# ASSIGNMENT
An exact copy of the data is required, with no pictures in it.

# DATA SECTION
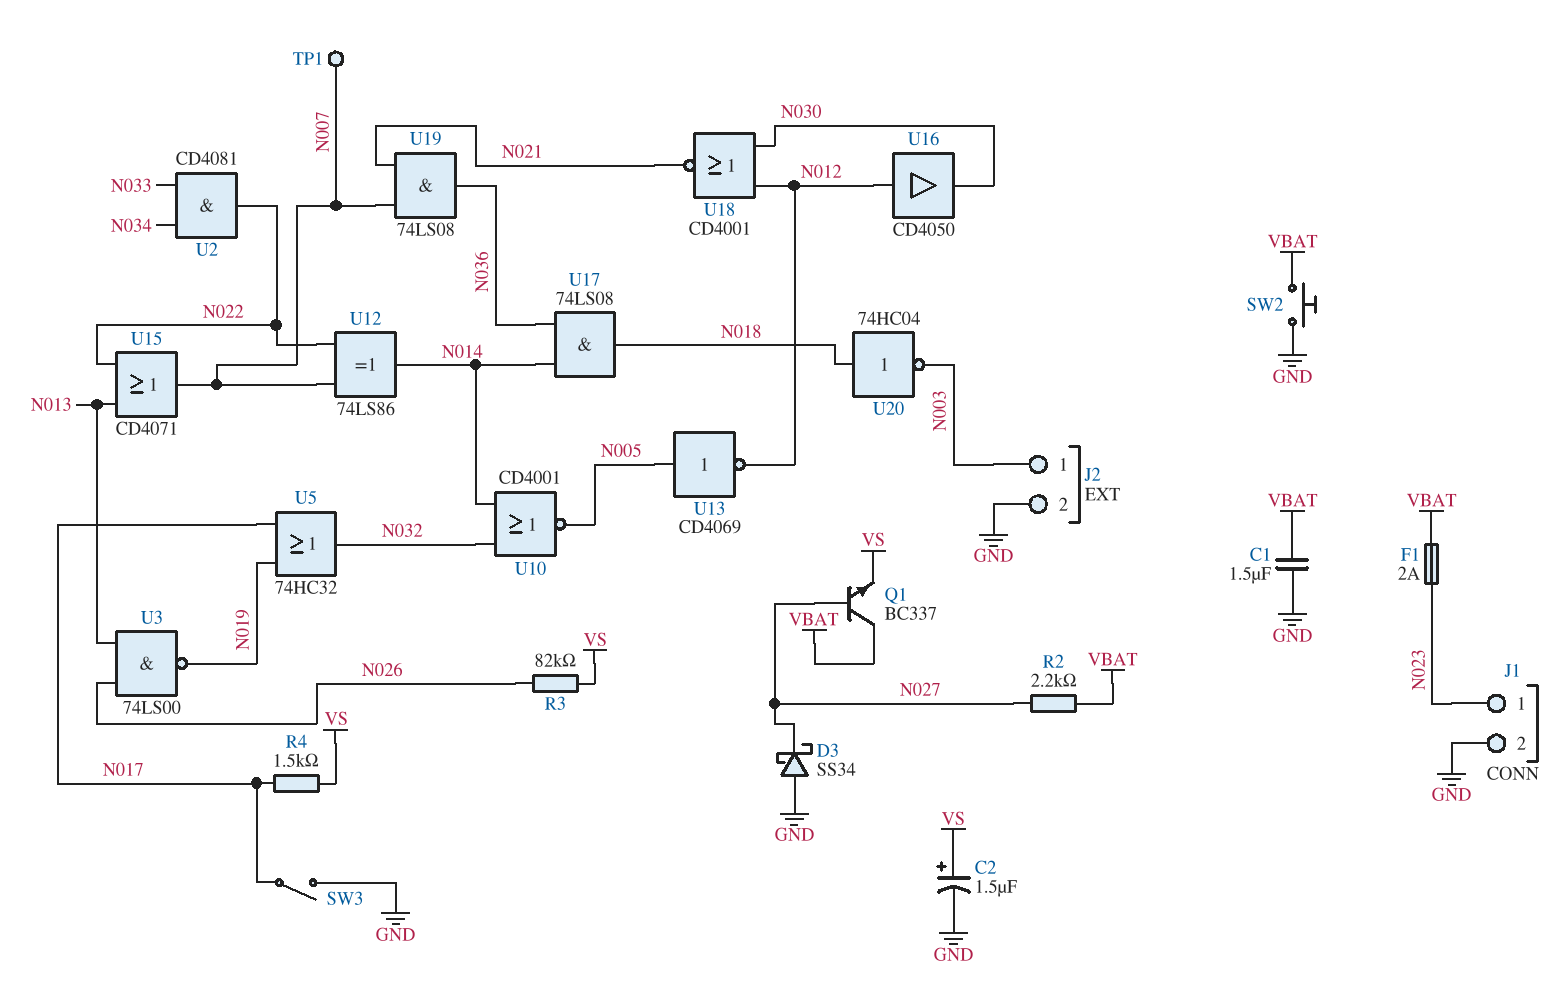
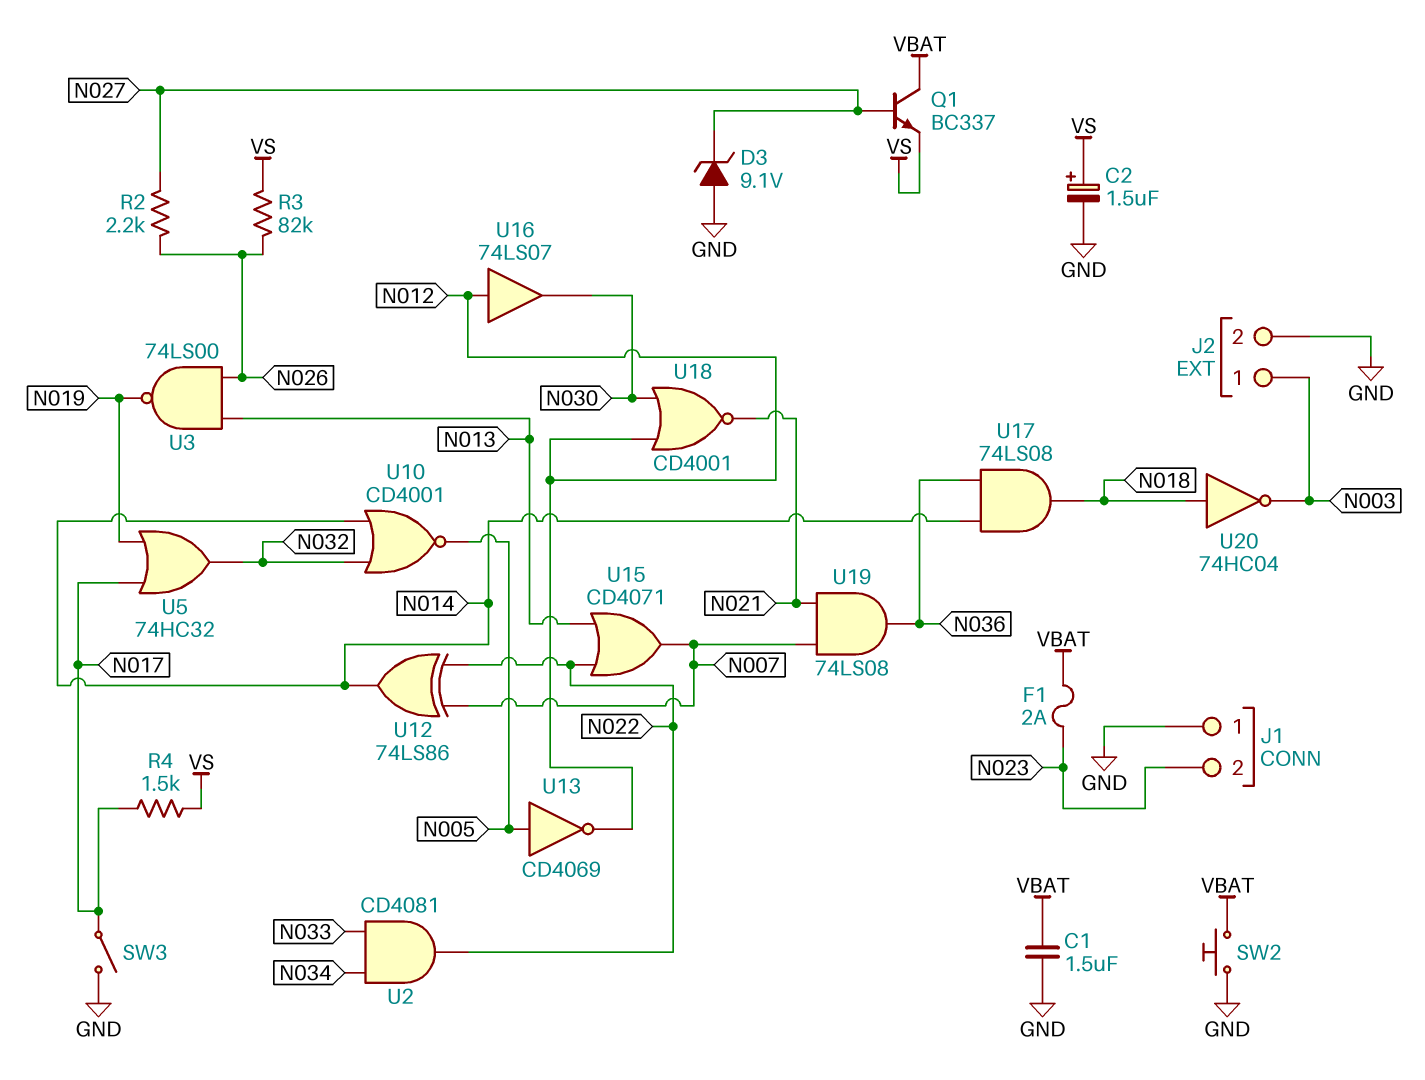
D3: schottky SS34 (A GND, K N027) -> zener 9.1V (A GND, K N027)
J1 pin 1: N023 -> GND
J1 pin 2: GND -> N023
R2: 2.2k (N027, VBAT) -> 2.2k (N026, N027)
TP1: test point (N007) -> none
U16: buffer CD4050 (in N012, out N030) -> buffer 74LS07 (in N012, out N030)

# RESPONSE TO THIS EXERCISE
D3: schottky SS34 (A GND, K N027) -> zener 9.1V (A GND, K N027)
J1 pin 1: N023 -> GND
J1 pin 2: GND -> N023
R2: 2.2k (N027, VBAT) -> 2.2k (N026, N027)
TP1: test point (N007) -> none
U16: buffer CD4050 (in N012, out N030) -> buffer 74LS07 (in N012, out N030)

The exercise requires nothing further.